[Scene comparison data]
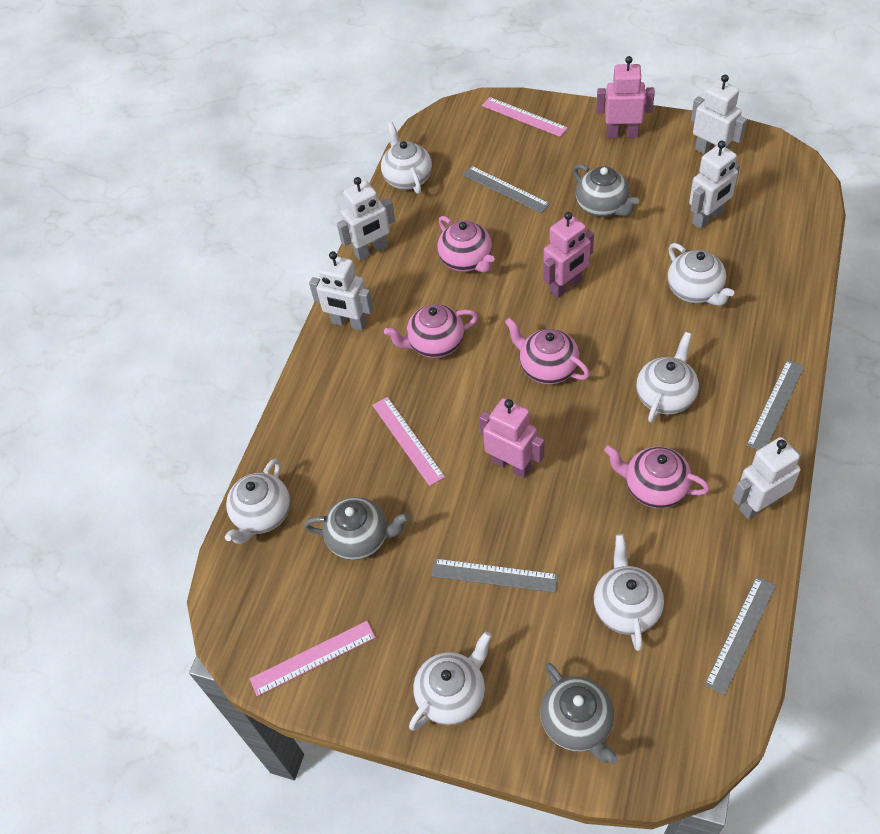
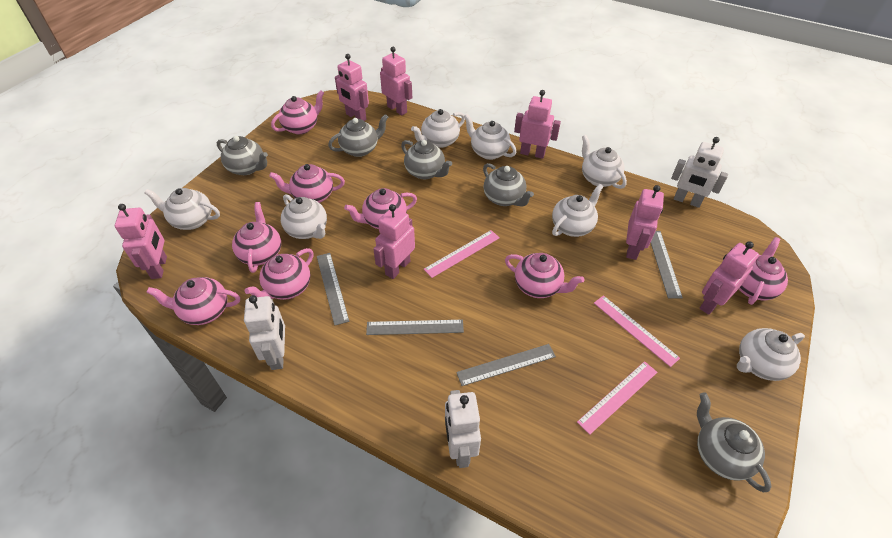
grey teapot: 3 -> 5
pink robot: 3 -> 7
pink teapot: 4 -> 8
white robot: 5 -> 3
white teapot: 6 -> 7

Exercise goal
Lines from the one that contains "pink robot: 3 -> 7" through the final line of the entries must be duplicated exactly, and no other lines.

Task solution
pink robot: 3 -> 7
pink teapot: 4 -> 8
white robot: 5 -> 3
white teapot: 6 -> 7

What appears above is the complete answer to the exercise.